Exercise materials
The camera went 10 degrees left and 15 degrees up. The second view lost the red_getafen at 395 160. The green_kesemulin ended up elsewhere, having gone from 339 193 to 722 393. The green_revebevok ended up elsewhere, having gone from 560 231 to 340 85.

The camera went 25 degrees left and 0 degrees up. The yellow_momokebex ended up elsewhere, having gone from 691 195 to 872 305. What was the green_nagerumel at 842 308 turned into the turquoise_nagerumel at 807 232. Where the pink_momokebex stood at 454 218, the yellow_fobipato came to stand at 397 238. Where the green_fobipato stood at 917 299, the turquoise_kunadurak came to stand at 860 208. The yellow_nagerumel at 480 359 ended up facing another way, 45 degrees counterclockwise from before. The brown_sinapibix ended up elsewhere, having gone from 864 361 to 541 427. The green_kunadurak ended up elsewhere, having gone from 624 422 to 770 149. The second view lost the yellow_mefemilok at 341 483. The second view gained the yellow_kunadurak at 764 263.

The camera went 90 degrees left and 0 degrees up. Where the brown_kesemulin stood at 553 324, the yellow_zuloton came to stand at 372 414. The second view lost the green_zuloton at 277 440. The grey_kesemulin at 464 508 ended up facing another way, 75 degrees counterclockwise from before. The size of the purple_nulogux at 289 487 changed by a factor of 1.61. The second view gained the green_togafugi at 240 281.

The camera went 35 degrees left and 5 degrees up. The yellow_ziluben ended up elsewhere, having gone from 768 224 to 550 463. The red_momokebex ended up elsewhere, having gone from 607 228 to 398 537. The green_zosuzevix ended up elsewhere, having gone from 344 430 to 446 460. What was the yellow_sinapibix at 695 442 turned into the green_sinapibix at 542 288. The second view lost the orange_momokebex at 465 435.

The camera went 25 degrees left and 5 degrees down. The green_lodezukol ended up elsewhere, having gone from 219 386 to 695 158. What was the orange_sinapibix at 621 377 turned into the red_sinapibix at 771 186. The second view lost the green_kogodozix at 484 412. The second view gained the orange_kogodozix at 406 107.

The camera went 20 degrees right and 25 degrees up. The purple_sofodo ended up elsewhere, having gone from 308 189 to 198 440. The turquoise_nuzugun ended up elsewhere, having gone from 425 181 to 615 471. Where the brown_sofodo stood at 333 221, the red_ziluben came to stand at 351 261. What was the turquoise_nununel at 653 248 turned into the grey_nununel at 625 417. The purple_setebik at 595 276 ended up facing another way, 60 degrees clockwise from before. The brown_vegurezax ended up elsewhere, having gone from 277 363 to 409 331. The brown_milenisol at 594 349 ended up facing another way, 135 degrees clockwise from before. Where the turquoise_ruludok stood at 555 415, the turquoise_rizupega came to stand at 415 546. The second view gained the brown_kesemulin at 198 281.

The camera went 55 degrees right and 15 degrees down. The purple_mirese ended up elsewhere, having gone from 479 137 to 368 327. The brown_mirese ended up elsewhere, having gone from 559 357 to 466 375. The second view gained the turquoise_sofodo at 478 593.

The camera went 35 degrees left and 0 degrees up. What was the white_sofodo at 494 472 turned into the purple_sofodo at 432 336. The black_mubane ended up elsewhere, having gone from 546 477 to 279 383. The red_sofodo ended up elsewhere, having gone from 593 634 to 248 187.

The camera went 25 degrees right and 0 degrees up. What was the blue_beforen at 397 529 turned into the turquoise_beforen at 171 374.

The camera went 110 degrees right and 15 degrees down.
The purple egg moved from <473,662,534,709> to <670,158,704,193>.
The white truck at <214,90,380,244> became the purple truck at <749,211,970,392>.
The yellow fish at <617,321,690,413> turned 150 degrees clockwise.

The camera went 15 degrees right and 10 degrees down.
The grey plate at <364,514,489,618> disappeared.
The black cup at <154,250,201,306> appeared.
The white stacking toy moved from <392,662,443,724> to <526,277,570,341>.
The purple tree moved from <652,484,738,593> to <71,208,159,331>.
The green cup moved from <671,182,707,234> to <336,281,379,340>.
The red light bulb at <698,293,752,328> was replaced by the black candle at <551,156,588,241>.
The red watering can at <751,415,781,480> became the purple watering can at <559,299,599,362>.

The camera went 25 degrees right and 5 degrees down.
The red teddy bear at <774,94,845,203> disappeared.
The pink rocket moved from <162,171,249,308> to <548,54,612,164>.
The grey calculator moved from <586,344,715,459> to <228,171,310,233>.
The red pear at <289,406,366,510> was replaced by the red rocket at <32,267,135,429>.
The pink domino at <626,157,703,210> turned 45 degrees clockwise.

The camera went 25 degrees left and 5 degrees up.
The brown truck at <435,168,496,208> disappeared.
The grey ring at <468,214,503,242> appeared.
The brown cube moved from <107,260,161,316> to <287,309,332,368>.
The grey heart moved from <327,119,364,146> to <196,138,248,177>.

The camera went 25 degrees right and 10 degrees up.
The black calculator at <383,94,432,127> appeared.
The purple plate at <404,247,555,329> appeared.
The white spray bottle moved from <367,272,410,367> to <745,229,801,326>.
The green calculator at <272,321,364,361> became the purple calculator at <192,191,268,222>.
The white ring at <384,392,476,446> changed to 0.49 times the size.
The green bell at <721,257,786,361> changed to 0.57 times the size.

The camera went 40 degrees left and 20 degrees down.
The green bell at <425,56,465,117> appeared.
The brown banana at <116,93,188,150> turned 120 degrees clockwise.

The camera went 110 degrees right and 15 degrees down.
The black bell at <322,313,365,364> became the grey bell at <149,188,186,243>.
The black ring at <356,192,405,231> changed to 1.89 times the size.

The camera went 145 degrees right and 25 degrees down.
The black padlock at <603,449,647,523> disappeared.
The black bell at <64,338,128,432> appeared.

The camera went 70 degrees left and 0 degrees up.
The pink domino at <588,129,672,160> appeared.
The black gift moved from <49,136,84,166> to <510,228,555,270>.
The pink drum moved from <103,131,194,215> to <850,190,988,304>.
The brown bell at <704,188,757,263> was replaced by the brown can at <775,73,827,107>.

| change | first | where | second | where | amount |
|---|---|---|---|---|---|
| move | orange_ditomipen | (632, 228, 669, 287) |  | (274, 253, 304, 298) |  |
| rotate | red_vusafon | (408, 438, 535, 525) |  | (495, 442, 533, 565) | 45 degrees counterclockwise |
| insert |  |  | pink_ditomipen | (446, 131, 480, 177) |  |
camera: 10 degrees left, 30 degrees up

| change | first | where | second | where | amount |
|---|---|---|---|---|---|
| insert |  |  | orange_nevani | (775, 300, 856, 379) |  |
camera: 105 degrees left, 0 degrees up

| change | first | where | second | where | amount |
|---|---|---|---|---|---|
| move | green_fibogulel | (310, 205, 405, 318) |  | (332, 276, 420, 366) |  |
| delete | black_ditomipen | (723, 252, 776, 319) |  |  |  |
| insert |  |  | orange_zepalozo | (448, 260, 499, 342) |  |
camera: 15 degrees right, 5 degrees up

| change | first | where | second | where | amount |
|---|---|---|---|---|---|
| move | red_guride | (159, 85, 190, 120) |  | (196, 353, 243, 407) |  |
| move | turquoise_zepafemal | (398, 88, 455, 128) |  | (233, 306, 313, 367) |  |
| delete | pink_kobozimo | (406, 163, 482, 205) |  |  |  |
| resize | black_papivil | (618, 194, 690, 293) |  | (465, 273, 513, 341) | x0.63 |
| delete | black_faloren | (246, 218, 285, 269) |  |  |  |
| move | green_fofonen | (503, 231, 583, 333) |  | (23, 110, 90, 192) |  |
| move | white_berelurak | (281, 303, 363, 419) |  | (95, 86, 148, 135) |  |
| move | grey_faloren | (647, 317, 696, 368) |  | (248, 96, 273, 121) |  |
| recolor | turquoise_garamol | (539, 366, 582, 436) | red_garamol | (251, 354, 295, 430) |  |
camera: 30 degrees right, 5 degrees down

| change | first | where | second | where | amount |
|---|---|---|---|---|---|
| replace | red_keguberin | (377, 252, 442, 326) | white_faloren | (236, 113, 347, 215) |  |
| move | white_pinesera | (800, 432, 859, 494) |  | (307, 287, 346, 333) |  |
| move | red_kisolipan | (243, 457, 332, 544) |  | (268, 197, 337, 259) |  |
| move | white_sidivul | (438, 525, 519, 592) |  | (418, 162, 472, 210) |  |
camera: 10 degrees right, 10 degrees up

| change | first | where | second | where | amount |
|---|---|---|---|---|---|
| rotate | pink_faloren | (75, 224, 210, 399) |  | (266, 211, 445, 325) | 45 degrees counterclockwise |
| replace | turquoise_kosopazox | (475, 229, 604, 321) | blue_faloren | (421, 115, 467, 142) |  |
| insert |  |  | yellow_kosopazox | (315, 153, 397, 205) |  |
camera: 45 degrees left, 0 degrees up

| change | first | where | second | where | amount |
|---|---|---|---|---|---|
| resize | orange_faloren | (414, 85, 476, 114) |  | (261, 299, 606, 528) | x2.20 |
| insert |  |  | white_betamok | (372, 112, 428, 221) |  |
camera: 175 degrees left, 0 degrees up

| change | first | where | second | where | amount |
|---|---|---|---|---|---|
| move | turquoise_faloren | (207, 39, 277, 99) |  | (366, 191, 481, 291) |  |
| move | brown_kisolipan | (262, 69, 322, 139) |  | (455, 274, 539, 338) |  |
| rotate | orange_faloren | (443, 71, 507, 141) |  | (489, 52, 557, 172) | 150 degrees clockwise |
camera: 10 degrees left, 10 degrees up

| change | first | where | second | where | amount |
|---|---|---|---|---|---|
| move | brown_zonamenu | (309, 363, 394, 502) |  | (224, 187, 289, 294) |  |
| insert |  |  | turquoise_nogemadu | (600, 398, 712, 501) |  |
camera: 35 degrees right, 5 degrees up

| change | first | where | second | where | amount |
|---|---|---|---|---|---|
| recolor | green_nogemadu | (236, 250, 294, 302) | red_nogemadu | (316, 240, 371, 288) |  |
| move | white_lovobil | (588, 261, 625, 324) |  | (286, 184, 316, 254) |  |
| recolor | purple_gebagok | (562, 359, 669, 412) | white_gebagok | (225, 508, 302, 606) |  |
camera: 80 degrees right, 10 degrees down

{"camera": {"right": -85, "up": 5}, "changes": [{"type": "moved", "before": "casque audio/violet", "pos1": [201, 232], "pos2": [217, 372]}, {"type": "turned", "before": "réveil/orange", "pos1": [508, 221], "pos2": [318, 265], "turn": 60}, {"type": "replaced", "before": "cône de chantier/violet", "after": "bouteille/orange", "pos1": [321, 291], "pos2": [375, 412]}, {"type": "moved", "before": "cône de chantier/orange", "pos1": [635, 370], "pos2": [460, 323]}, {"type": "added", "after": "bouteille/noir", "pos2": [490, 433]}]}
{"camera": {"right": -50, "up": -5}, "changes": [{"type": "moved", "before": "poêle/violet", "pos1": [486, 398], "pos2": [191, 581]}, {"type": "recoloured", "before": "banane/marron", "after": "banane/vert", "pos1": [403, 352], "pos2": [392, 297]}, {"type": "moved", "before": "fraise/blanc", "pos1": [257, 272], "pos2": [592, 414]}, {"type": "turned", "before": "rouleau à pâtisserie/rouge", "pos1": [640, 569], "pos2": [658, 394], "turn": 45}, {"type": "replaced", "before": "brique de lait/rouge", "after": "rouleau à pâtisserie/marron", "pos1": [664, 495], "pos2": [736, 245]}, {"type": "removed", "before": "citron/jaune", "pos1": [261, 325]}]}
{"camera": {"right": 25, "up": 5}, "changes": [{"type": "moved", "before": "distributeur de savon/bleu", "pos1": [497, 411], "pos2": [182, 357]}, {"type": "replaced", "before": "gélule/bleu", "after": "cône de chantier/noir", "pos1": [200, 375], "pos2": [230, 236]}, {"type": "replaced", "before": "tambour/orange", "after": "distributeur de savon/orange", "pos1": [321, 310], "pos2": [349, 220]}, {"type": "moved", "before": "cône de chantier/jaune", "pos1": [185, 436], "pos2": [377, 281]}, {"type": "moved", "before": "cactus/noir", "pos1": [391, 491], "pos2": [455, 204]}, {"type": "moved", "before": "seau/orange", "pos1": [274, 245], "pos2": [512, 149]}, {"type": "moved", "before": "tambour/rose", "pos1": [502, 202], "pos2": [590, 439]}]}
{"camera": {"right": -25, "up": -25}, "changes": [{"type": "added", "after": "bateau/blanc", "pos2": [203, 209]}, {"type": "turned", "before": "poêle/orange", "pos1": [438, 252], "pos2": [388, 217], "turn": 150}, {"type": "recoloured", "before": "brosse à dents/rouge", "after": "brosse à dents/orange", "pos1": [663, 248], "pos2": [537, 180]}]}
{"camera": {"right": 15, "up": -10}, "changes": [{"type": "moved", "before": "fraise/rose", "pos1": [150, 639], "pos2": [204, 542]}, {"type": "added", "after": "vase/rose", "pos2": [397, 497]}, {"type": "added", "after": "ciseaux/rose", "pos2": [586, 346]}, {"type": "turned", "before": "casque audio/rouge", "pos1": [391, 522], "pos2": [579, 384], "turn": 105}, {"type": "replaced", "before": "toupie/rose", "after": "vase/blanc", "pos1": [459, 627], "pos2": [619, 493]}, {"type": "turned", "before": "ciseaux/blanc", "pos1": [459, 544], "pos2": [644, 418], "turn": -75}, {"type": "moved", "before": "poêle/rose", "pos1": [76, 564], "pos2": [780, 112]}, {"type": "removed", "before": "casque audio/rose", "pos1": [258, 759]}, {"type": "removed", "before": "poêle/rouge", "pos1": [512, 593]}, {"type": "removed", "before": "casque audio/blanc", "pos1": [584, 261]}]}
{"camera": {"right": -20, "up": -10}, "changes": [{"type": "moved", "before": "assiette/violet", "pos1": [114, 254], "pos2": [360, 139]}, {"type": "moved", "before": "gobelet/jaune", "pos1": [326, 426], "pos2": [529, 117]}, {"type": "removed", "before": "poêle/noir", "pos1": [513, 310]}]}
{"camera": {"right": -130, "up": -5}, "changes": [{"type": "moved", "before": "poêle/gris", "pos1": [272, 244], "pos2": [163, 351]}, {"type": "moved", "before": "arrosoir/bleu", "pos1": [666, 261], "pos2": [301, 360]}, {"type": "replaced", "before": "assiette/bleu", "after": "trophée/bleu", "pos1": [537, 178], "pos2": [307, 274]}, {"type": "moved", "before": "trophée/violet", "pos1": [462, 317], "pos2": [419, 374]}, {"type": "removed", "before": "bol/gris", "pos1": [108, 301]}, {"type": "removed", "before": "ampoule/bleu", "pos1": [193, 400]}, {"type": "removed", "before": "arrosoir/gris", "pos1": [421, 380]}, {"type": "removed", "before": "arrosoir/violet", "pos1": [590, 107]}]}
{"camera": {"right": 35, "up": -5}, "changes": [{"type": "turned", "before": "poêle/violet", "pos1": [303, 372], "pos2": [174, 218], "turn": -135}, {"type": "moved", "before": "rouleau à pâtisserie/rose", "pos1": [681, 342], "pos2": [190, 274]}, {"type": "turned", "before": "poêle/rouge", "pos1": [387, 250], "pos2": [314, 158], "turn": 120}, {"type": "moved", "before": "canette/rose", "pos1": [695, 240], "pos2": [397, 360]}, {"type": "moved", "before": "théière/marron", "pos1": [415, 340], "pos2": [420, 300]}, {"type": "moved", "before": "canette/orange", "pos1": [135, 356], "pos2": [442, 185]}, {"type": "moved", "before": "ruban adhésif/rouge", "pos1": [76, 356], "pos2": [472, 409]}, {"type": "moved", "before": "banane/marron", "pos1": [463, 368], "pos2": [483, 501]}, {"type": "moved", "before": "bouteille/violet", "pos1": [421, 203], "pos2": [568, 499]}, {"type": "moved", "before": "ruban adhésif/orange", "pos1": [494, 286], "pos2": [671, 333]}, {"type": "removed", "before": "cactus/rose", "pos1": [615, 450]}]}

Try it
Look above for the line with "move | orange_ditomipen" and the line with "131, 480, 177)", and reproduce exactly those two lines plus every line between, nothing more.

Solved problem
| move | orange_ditomipen | (632, 228, 669, 287) |  | (274, 253, 304, 298) |  |
| rotate | red_vusafon | (408, 438, 535, 525) |  | (495, 442, 533, 565) | 45 degrees counterclockwise |
| insert |  |  | pink_ditomipen | (446, 131, 480, 177) |  |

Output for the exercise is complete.